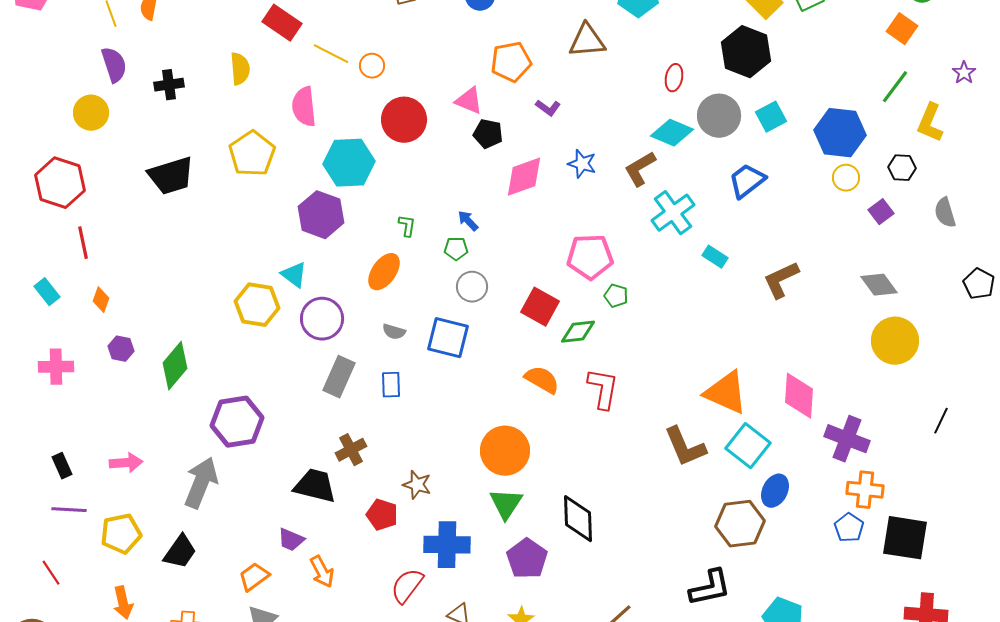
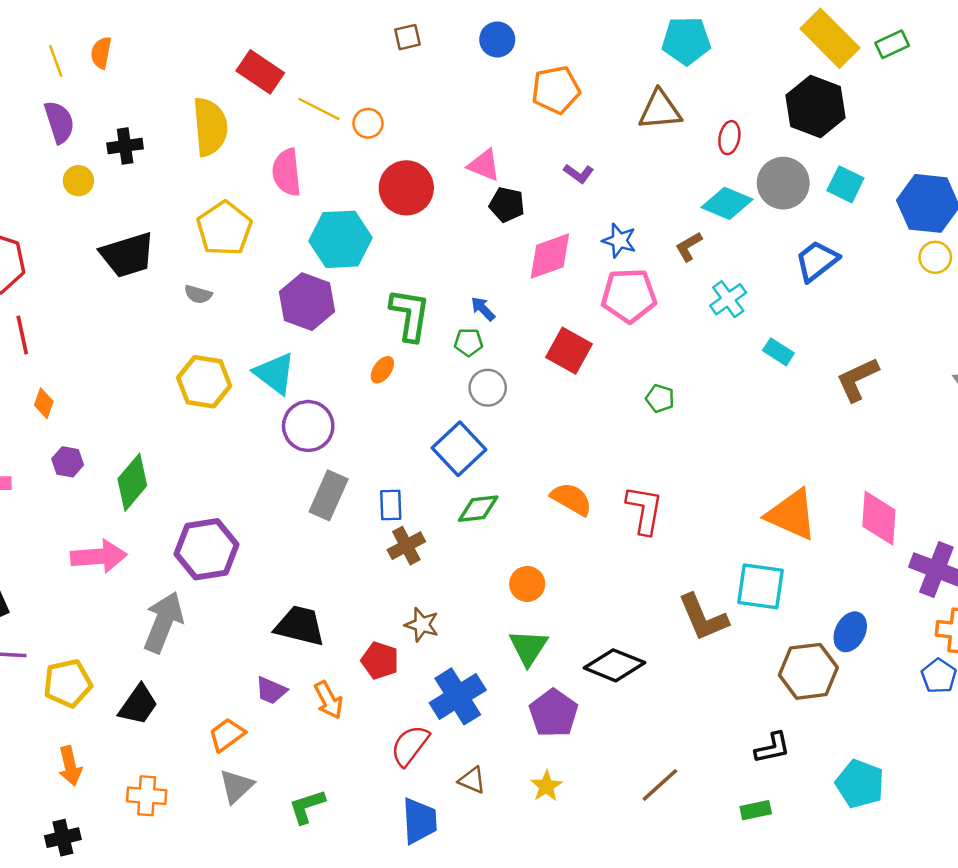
brown triangle: (587, 41) -> (660, 110), moved
orange pentagon: (511, 62) -> (556, 90), moved
yellow semicircle: (240, 69) -> (210, 127), size x1.5
yellow circle: (91, 113) -> (78, 181), moved, size x0.7
cyan square: (771, 117) -> (845, 184), turned -36
brown L-shape: (640, 169) -> (689, 247), size x0.7
cyan cross: (673, 213) -> (728, 299), size x0.7
green L-shape: (407, 226) -> (410, 315), size x2.0
pink pentagon: (590, 257) -> (629, 296), moved
orange ellipse: (384, 272) -> (382, 370), size x0.6
cyan triangle: (294, 275) -> (275, 373), size x1.4
yellow hexagon: (257, 305) -> (204, 382), moved
red square: (540, 307) -> (569, 351), moved
gray semicircle: (394, 332) -> (198, 294), moved
green diamond: (578, 332) -> (478, 509), moved
blue square: (448, 338) -> (459, 449), turned 33
cyan square: (748, 446) -> (761, 586), moved, turned -30
brown L-shape: (685, 447) -> (703, 617), moved
brown cross: (351, 450) -> (406, 546), moved
orange circle: (505, 451) -> (527, 584), size x0.6
pink arrow: (126, 463) -> (99, 556), moved, size x1.4
black diamond: (578, 519) -> (615, 665), turned -66
blue cross: (447, 545) -> (458, 696), turned -33
orange arrow: (322, 572) -> (329, 700), moved
black L-shape: (710, 588) -> (772, 748), size x0.7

## [Problem description]
Return each line above where the word "cyan" shows up.

## [Written answer]
cyan square: (771, 117) -> (845, 184), turned -36
cyan cross: (673, 213) -> (728, 299), size x0.7
cyan triangle: (294, 275) -> (275, 373), size x1.4
cyan square: (748, 446) -> (761, 586), moved, turned -30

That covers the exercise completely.